§ Problem
In the records below, find the line that contains "camera: 95 degrees left, 10 degrees up" and the line that contains "relocated: crimson pyramid". Set down exactly those lines and every line between them, and nothing more.

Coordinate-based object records
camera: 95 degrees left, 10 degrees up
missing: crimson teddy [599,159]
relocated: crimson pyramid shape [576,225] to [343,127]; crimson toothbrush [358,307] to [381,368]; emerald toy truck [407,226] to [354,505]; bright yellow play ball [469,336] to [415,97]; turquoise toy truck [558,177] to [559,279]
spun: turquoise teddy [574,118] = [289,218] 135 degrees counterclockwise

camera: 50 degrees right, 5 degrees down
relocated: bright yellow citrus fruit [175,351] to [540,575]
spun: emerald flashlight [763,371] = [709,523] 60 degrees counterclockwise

---

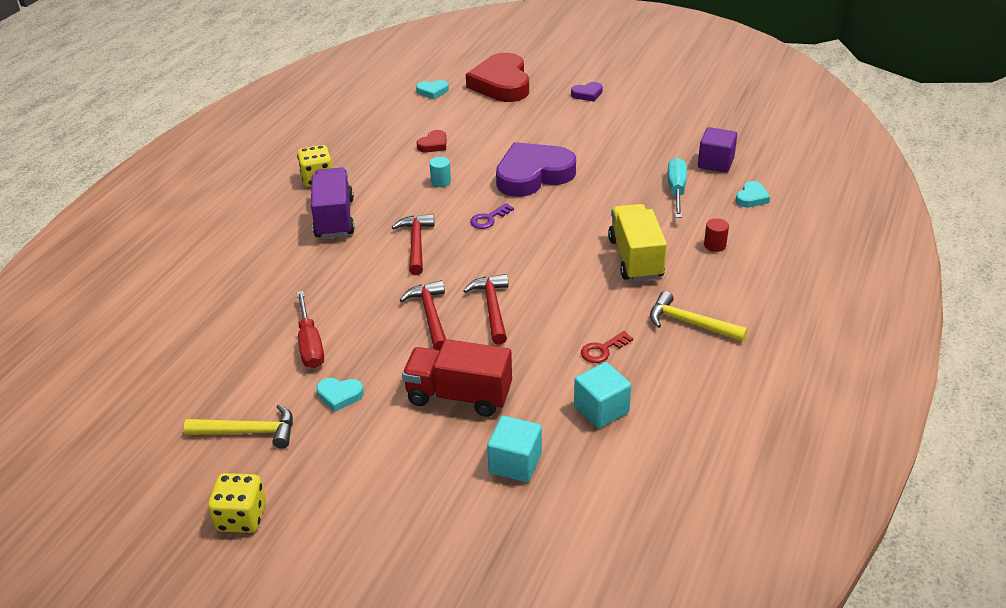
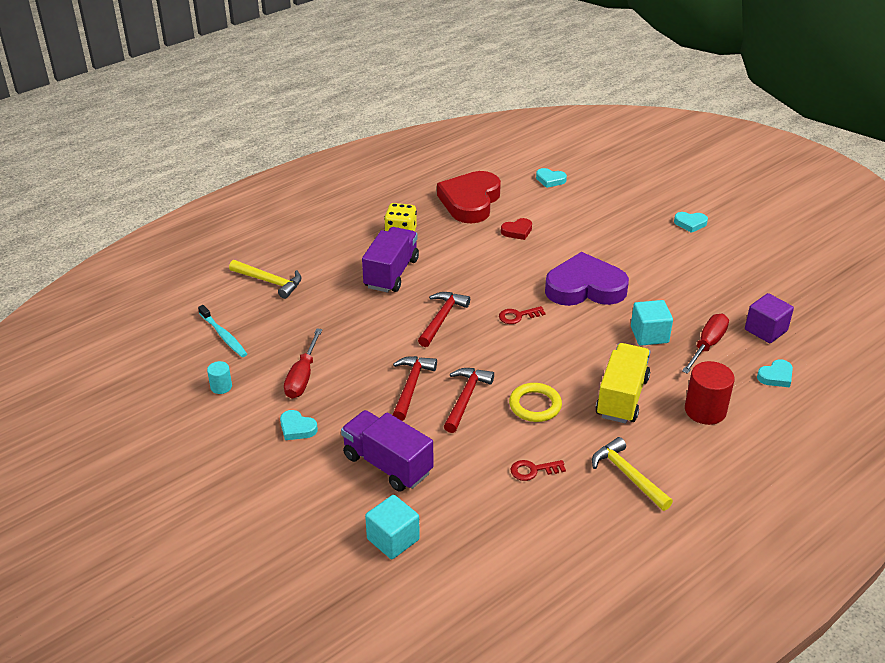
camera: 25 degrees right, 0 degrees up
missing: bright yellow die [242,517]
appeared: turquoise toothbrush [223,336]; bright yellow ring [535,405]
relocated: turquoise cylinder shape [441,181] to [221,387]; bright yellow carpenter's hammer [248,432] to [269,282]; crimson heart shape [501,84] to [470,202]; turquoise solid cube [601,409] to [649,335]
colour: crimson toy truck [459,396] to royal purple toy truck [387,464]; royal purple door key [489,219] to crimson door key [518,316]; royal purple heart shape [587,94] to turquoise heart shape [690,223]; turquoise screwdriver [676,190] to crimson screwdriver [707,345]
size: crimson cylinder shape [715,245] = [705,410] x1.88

§ Written response
camera: 95 degrees left, 10 degrees up
missing: crimson teddy [599,159]
relocated: crimson pyramid shape [576,225] to [343,127]; crimson toothbrush [358,307] to [381,368]; emerald toy truck [407,226] to [354,505]; bright yellow play ball [469,336] to [415,97]; turquoise toy truck [558,177] to [559,279]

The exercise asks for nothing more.